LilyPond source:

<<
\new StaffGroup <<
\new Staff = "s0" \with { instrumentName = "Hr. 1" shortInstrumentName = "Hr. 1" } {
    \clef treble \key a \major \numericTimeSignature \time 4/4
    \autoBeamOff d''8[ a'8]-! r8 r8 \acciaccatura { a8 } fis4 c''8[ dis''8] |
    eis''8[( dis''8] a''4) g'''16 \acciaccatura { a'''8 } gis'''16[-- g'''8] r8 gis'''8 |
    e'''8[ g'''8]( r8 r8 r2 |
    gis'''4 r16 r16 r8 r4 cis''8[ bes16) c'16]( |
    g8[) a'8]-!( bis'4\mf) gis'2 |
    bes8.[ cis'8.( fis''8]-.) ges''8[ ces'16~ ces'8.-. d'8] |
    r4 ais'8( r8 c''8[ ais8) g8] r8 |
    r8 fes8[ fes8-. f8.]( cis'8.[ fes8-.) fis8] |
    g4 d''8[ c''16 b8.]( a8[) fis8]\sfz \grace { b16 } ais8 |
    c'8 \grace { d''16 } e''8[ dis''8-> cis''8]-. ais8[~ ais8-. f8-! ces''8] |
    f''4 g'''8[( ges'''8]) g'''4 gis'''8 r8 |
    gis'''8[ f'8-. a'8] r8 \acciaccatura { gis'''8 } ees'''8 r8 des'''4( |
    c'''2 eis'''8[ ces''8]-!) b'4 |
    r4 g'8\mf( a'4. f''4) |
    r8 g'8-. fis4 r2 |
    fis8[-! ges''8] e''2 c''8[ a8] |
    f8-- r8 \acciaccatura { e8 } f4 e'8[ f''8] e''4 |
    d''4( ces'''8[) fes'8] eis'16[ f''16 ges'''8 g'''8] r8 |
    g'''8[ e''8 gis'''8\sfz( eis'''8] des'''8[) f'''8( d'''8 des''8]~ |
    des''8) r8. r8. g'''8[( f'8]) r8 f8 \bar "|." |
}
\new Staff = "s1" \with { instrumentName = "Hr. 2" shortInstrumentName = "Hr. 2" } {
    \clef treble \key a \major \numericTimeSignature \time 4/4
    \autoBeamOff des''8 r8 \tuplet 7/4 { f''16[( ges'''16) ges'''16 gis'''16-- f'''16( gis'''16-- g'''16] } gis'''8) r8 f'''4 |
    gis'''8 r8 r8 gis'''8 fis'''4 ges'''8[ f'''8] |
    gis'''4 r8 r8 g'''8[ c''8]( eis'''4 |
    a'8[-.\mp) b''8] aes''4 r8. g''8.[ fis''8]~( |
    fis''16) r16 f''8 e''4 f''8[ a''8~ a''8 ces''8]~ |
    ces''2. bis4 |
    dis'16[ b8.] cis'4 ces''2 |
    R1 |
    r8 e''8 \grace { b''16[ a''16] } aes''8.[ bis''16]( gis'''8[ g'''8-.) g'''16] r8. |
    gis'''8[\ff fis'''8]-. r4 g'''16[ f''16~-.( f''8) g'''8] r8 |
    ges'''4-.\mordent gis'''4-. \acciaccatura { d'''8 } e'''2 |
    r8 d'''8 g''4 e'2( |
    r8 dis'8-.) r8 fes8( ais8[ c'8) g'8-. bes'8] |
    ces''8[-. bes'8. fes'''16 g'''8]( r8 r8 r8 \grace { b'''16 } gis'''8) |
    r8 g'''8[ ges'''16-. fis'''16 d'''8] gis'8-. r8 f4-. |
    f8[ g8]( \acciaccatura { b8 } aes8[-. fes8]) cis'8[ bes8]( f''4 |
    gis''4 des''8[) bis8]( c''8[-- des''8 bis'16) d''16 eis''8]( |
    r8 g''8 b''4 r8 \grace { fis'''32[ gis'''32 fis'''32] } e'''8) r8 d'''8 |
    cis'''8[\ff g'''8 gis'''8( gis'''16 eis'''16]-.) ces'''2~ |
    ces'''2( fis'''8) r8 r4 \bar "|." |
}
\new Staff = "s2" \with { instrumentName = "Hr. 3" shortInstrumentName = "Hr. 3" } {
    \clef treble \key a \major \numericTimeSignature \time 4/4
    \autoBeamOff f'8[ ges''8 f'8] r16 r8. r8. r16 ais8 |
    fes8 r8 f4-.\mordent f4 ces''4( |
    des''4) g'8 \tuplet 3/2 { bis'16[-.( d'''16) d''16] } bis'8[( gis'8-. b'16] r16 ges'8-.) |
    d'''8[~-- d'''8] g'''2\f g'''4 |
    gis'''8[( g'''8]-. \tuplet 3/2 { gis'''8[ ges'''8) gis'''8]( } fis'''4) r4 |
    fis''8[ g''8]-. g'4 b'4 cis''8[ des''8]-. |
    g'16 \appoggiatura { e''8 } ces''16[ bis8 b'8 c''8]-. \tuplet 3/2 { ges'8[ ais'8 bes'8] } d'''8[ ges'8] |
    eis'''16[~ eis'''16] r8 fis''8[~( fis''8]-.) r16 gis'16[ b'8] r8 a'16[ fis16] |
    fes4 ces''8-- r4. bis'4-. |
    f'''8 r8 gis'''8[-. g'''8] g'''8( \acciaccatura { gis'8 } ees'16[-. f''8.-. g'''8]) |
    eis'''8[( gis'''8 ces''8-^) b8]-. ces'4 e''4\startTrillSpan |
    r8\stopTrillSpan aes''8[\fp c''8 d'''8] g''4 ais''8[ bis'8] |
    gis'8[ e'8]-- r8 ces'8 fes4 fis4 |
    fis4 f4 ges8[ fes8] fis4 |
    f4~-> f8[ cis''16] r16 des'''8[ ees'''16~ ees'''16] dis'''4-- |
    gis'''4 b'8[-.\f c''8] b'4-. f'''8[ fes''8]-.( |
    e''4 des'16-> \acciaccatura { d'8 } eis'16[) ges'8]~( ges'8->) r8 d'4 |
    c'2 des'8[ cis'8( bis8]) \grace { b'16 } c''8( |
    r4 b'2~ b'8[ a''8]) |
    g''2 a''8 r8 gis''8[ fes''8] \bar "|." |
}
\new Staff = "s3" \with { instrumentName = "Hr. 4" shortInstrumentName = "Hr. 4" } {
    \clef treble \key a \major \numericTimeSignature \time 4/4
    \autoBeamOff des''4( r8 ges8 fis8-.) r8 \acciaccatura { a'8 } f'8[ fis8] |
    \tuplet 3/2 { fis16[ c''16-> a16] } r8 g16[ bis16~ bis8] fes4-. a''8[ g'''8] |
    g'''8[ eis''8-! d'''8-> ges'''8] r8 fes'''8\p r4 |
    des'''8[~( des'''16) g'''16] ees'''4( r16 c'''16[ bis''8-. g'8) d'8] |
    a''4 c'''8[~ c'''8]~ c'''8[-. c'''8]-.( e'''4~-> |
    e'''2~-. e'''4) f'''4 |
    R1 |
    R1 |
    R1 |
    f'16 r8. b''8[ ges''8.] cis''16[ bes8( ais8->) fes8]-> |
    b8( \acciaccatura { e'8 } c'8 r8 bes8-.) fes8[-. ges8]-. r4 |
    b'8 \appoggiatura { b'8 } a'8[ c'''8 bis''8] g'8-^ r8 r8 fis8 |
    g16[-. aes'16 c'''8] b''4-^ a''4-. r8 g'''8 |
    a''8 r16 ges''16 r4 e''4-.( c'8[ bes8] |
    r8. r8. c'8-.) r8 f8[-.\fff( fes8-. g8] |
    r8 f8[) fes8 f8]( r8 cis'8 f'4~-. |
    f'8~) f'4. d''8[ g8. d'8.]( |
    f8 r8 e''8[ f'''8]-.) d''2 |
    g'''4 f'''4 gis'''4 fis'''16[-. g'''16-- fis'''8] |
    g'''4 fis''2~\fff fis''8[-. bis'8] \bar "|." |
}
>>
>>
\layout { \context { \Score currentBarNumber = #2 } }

> PROMPT
List every line in the rows above that contains the string "mordent".

> RESPONSE
    ges'''4-.\mordent gis'''4-. \acciaccatura { d'''8 } e'''2 |
    fes8 r8 f4-.\mordent f4 ces''4( |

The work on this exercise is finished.